Where the records below reach the line containing "C2: 680uF (plus", start transcribing, and end with the line containing "D5: diode US1M", exactly and with nothing else added.

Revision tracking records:
● ● ● ●

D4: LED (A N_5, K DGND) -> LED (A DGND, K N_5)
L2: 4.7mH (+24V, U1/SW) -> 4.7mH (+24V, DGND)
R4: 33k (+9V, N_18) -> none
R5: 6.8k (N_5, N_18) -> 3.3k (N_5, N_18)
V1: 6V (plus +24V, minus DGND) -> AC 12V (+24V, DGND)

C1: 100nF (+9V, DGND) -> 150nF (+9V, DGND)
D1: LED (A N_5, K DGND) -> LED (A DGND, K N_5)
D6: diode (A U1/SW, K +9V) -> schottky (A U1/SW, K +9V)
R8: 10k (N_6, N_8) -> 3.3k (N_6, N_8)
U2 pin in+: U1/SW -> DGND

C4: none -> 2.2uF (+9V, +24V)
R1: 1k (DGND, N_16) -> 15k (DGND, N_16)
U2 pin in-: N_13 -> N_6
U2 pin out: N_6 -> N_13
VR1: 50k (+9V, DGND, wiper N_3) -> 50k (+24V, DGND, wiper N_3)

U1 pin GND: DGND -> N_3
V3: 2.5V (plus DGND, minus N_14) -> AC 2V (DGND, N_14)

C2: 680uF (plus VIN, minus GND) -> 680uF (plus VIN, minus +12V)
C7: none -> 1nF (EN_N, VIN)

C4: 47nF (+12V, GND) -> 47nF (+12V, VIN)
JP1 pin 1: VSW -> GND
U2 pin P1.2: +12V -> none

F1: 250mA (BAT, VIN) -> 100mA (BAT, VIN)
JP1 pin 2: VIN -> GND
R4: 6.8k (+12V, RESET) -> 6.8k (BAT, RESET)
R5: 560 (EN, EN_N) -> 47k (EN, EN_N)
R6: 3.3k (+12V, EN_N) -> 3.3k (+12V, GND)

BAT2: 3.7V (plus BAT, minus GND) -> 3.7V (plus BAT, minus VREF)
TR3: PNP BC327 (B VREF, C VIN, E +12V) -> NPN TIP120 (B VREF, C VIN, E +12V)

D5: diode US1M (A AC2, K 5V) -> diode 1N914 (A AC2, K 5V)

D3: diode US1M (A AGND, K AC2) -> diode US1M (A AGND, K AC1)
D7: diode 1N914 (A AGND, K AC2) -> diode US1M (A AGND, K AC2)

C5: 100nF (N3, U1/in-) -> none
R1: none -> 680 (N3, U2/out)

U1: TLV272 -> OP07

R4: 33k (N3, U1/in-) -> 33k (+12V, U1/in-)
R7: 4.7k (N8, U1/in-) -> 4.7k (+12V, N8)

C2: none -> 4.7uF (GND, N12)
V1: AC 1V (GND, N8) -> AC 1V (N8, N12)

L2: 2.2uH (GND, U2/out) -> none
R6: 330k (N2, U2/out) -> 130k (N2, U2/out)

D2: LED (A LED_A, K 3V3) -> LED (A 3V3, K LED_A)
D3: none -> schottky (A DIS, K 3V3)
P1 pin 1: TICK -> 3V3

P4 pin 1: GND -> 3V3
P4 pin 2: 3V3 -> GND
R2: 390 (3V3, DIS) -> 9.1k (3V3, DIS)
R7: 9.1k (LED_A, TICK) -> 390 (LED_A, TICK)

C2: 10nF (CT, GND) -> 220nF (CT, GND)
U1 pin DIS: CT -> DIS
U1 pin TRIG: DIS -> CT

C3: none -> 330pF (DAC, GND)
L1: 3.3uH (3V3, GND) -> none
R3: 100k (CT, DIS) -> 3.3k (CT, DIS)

● ● ● ●

- RESPONSE
C2: 680uF (plus VIN, minus GND) -> 680uF (plus VIN, minus +12V)
C7: none -> 1nF (EN_N, VIN)

C4: 47nF (+12V, GND) -> 47nF (+12V, VIN)
JP1 pin 1: VSW -> GND
U2 pin P1.2: +12V -> none

F1: 250mA (BAT, VIN) -> 100mA (BAT, VIN)
JP1 pin 2: VIN -> GND
R4: 6.8k (+12V, RESET) -> 6.8k (BAT, RESET)
R5: 560 (EN, EN_N) -> 47k (EN, EN_N)
R6: 3.3k (+12V, EN_N) -> 3.3k (+12V, GND)

BAT2: 3.7V (plus BAT, minus GND) -> 3.7V (plus BAT, minus VREF)
TR3: PNP BC327 (B VREF, C VIN, E +12V) -> NPN TIP120 (B VREF, C VIN, E +12V)

D5: diode US1M (A AC2, K 5V) -> diode 1N914 (A AC2, K 5V)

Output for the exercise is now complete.